## About this task
Search the material below for the word "spoon". Copy every line that has it.

## Raw data
● ● ● ●

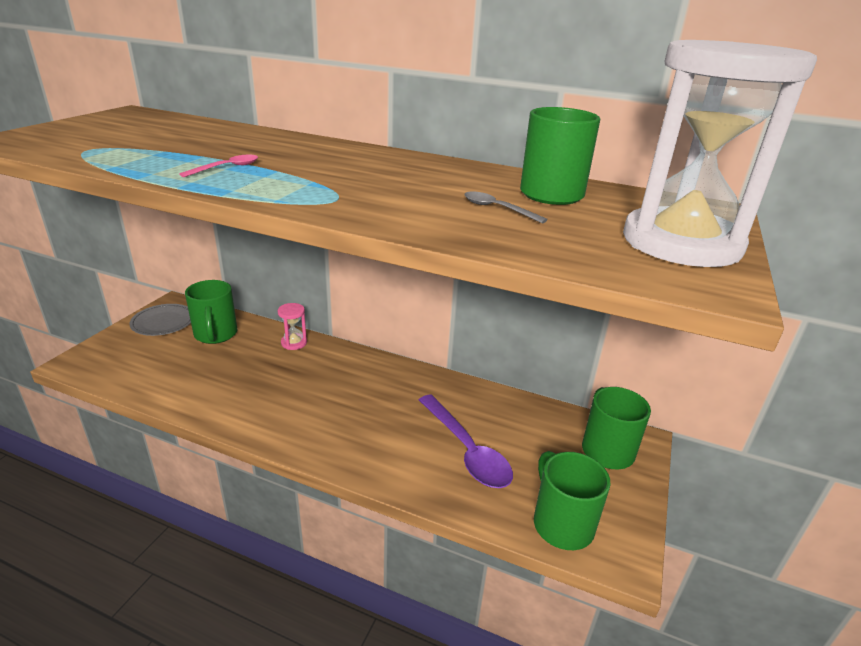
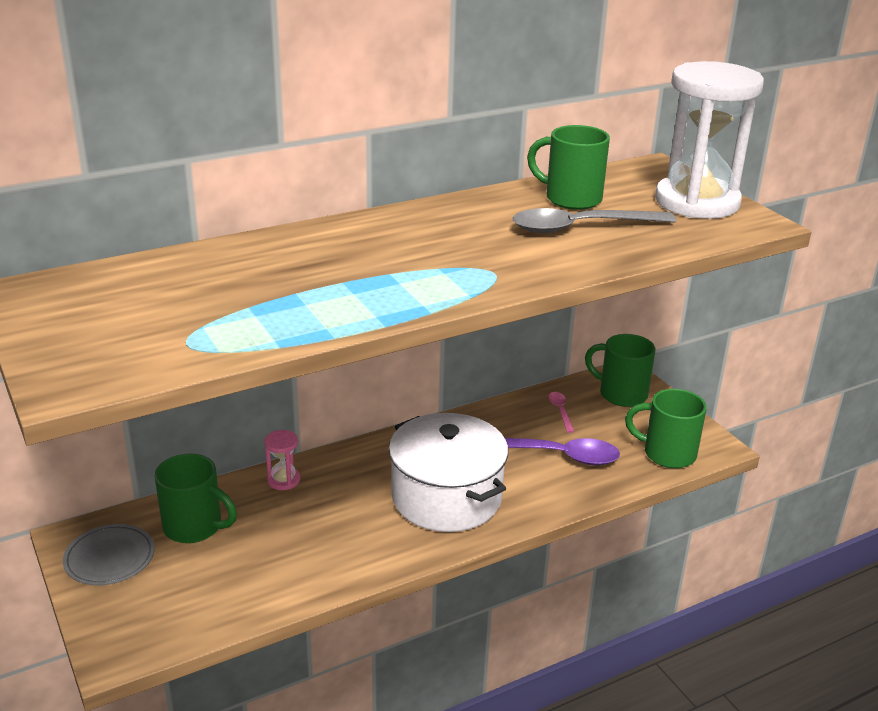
camera: 50 degrees left, 0 degrees up
(227, 168) = (351, 292): pink spoon -> pink spoon (560, 411)
(347, 418) = (446, 497): none -> white pot
(497, 209) = (581, 227): grey spoon -> grey spoon, size x2.13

● ● ● ●

## Problem solution
(227, 168) = (351, 292): pink spoon -> pink spoon (560, 411)
(497, 209) = (581, 227): grey spoon -> grey spoon, size x2.13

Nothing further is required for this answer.